GOAL OF THE EXERCISE: Return the listing below unchanged, but without pictures.

BEGIN

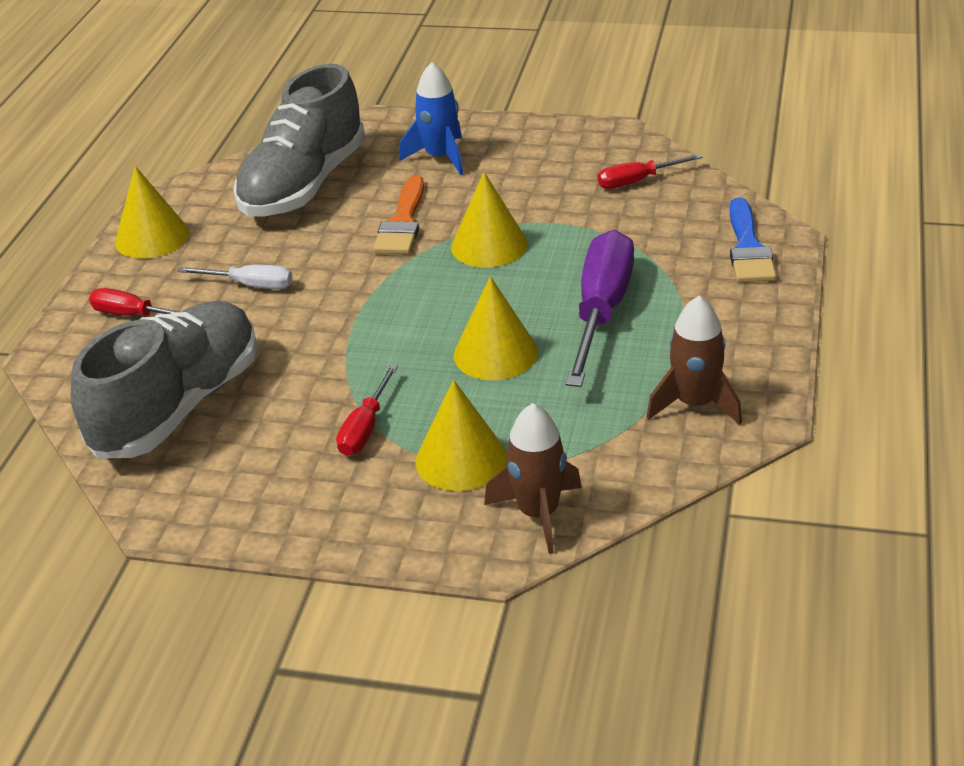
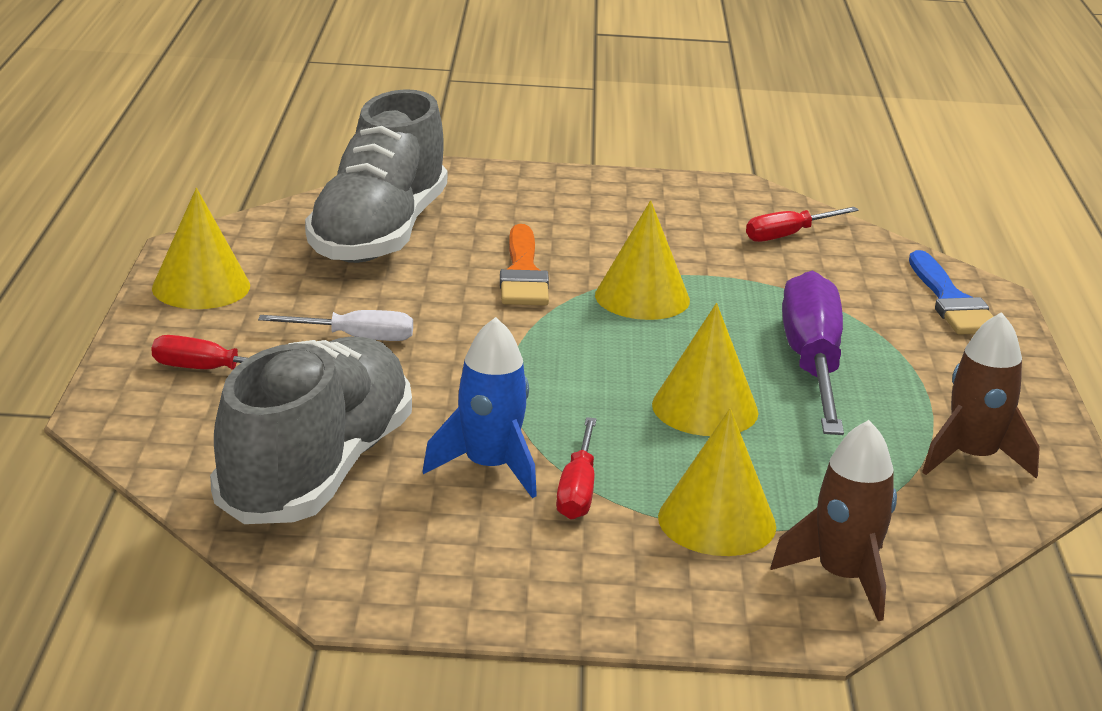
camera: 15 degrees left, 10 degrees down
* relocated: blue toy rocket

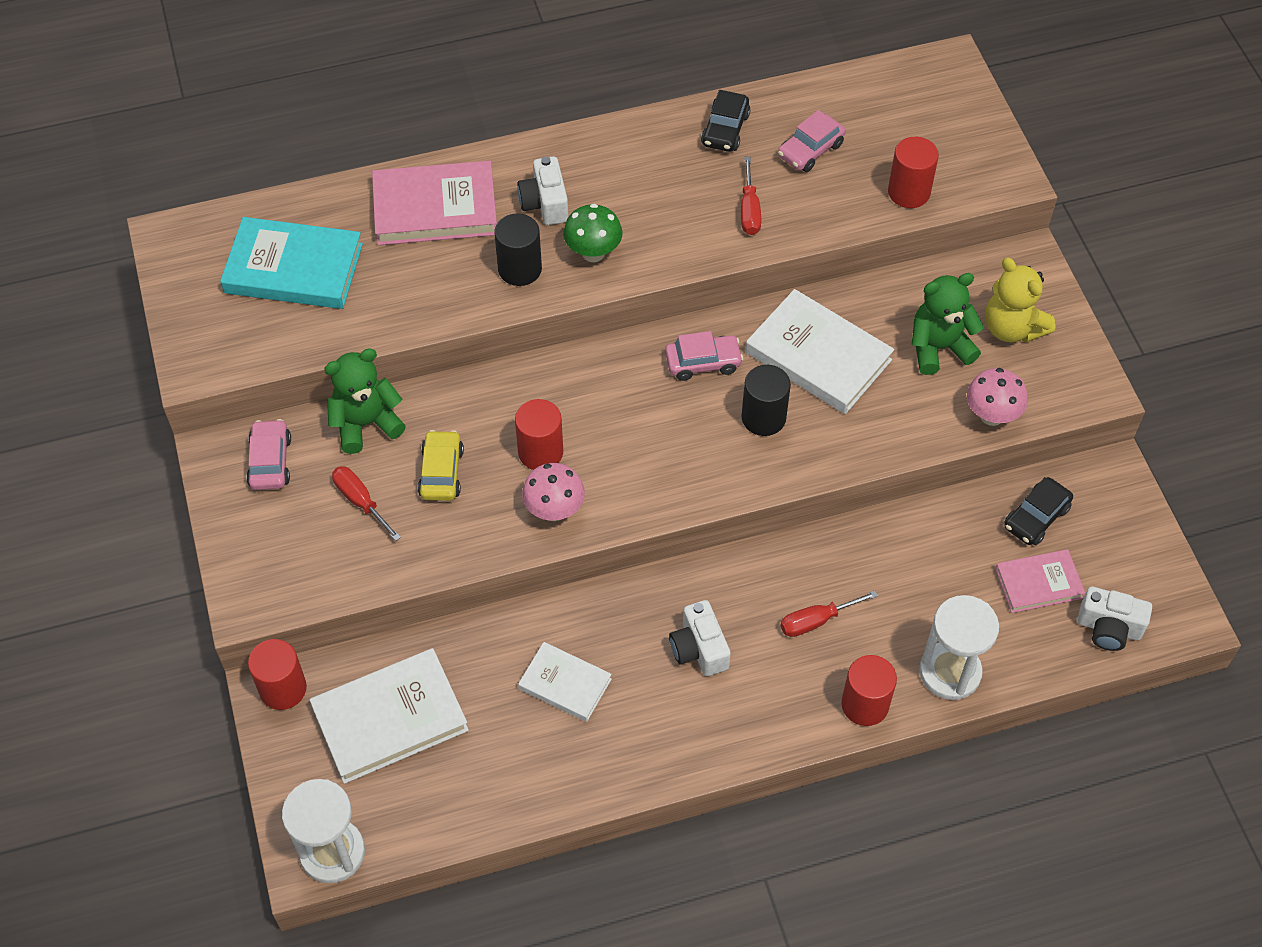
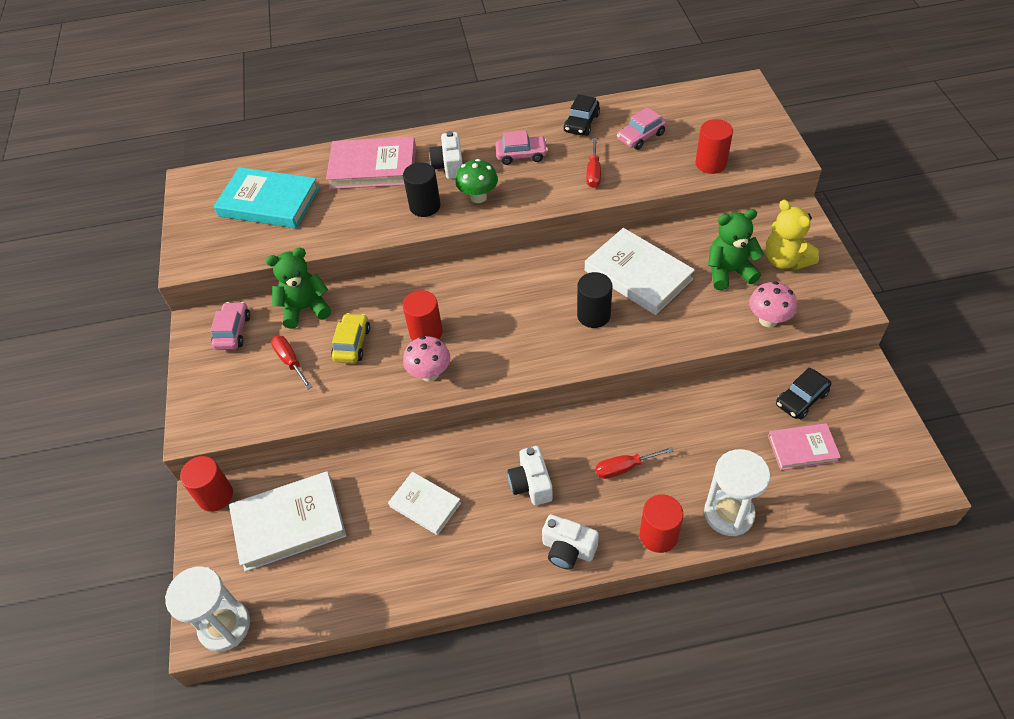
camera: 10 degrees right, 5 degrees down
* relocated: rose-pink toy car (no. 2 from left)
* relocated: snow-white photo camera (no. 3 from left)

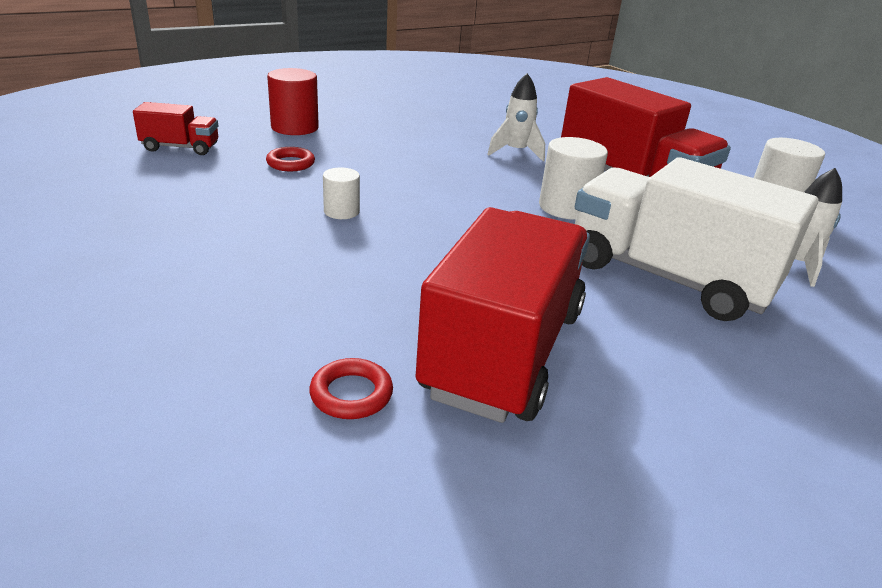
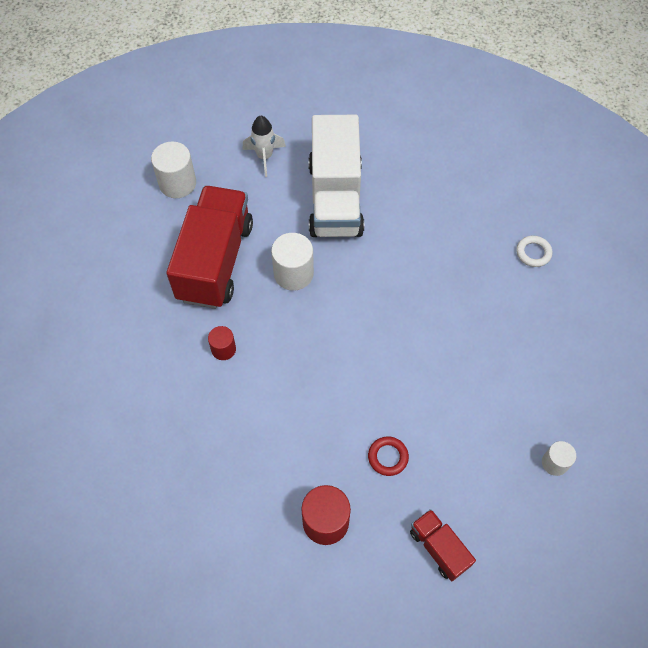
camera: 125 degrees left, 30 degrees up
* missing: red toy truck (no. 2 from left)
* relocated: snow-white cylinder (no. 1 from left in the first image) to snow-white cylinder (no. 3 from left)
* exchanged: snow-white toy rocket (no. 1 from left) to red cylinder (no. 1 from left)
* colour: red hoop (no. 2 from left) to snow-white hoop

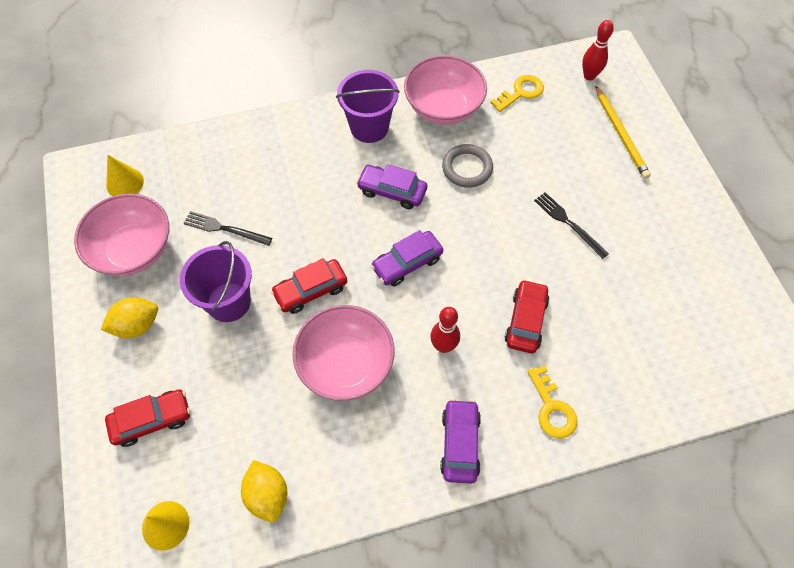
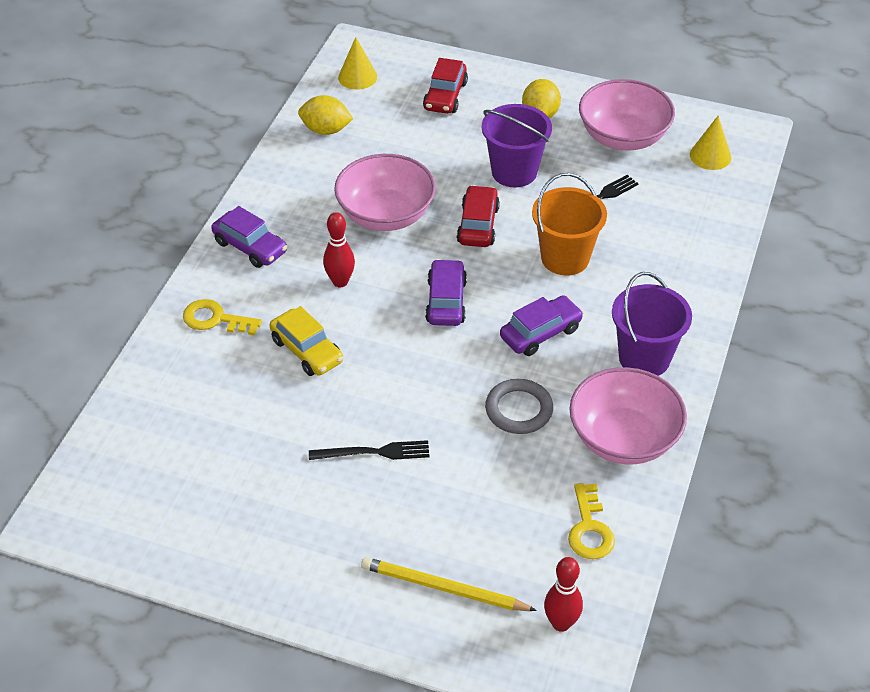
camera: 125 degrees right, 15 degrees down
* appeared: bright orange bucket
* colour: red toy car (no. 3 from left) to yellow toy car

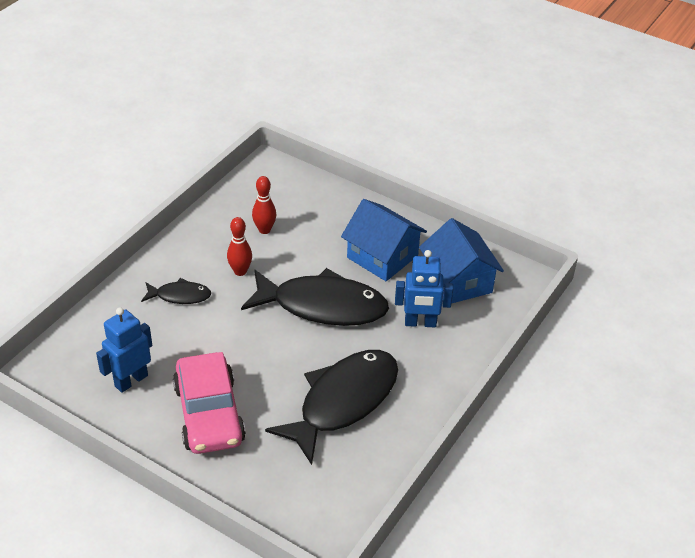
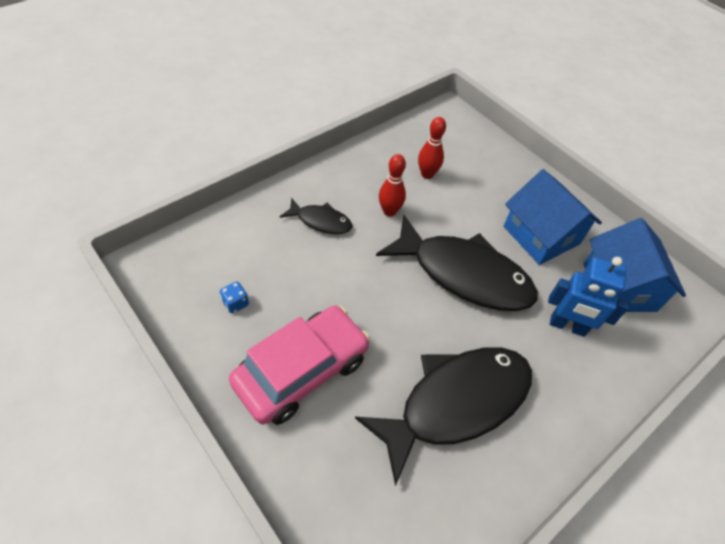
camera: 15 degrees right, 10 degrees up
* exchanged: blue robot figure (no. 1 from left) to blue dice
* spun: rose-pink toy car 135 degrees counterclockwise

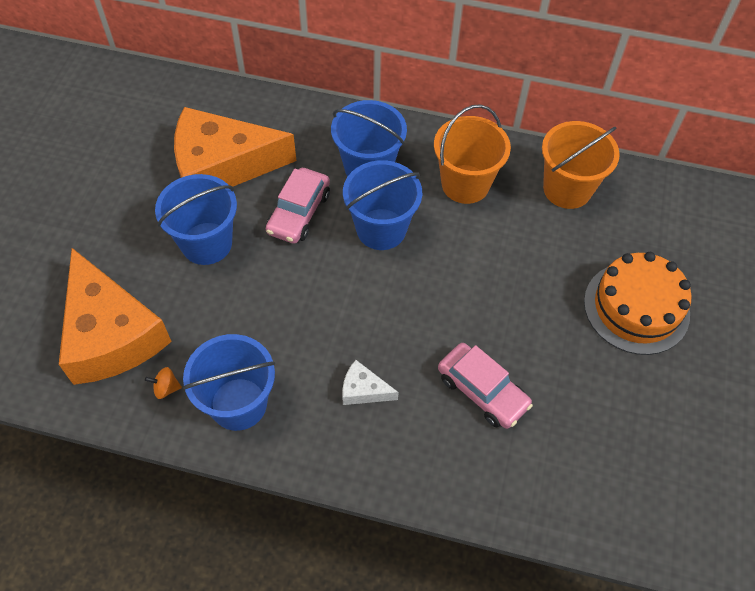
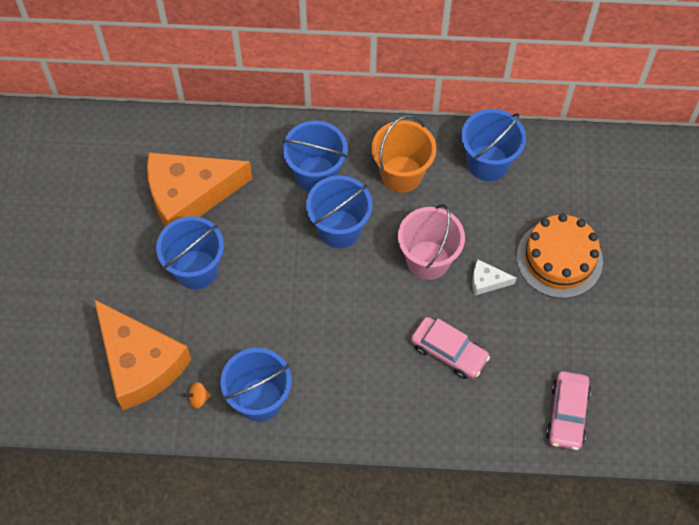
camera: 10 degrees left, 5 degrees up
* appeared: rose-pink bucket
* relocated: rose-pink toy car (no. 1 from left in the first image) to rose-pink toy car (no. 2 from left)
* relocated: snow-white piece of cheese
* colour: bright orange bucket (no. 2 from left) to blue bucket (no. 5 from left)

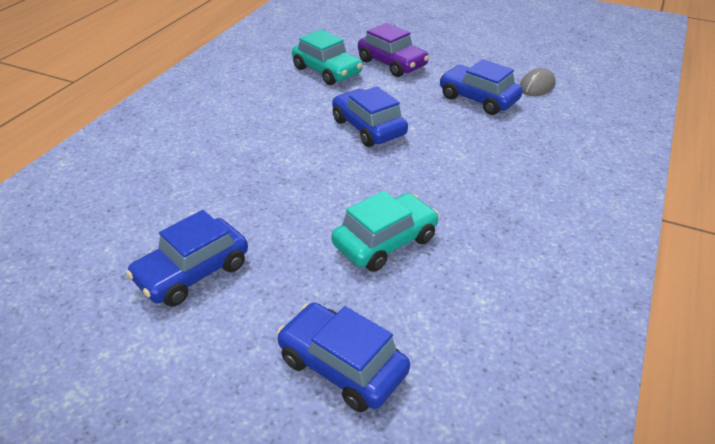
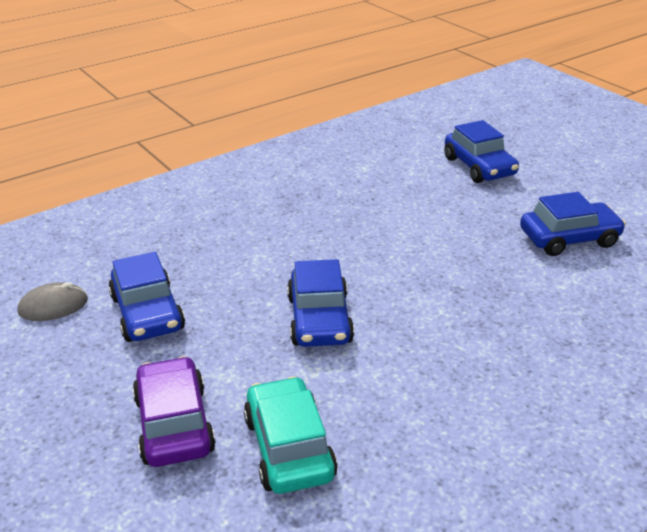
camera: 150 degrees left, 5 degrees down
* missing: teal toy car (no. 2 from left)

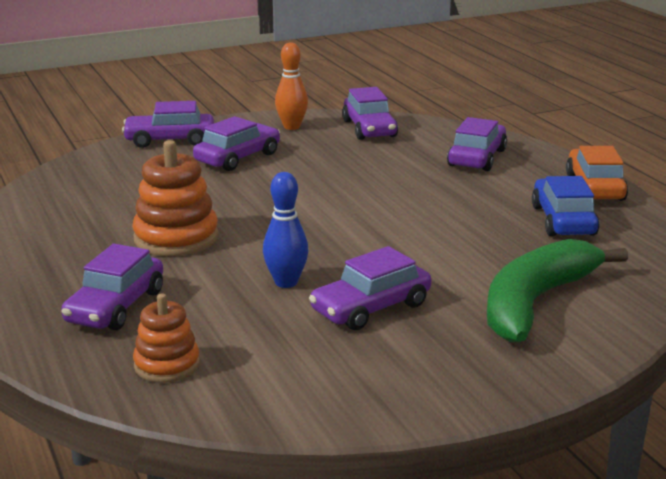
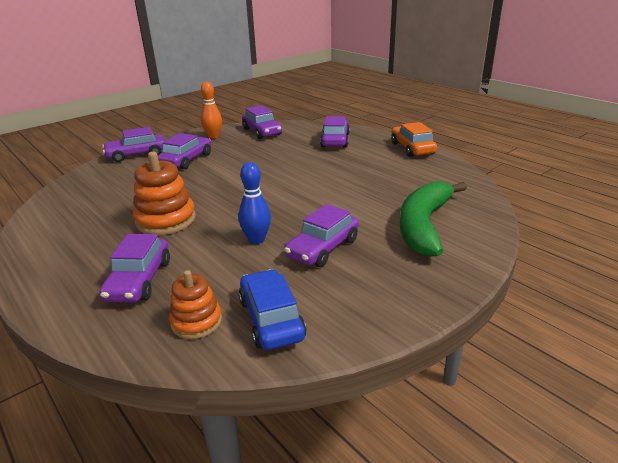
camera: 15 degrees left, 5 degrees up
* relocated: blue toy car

END

SOLUTION:
camera: 15 degrees left, 10 degrees down
* relocated: blue toy rocket

camera: 10 degrees right, 5 degrees down
* relocated: rose-pink toy car (no. 2 from left)
* relocated: snow-white photo camera (no. 3 from left)

camera: 125 degrees left, 30 degrees up
* missing: red toy truck (no. 2 from left)
* relocated: snow-white cylinder (no. 1 from left in the first image) to snow-white cylinder (no. 3 from left)
* exchanged: snow-white toy rocket (no. 1 from left) to red cylinder (no. 1 from left)
* colour: red hoop (no. 2 from left) to snow-white hoop

camera: 125 degrees right, 15 degrees down
* appeared: bright orange bucket
* colour: red toy car (no. 3 from left) to yellow toy car

camera: 15 degrees right, 10 degrees up
* exchanged: blue robot figure (no. 1 from left) to blue dice
* spun: rose-pink toy car 135 degrees counterclockwise

camera: 10 degrees left, 5 degrees up
* appeared: rose-pink bucket
* relocated: rose-pink toy car (no. 1 from left in the first image) to rose-pink toy car (no. 2 from left)
* relocated: snow-white piece of cheese
* colour: bright orange bucket (no. 2 from left) to blue bucket (no. 5 from left)

camera: 150 degrees left, 5 degrees down
* missing: teal toy car (no. 2 from left)

camera: 15 degrees left, 5 degrees up
* relocated: blue toy car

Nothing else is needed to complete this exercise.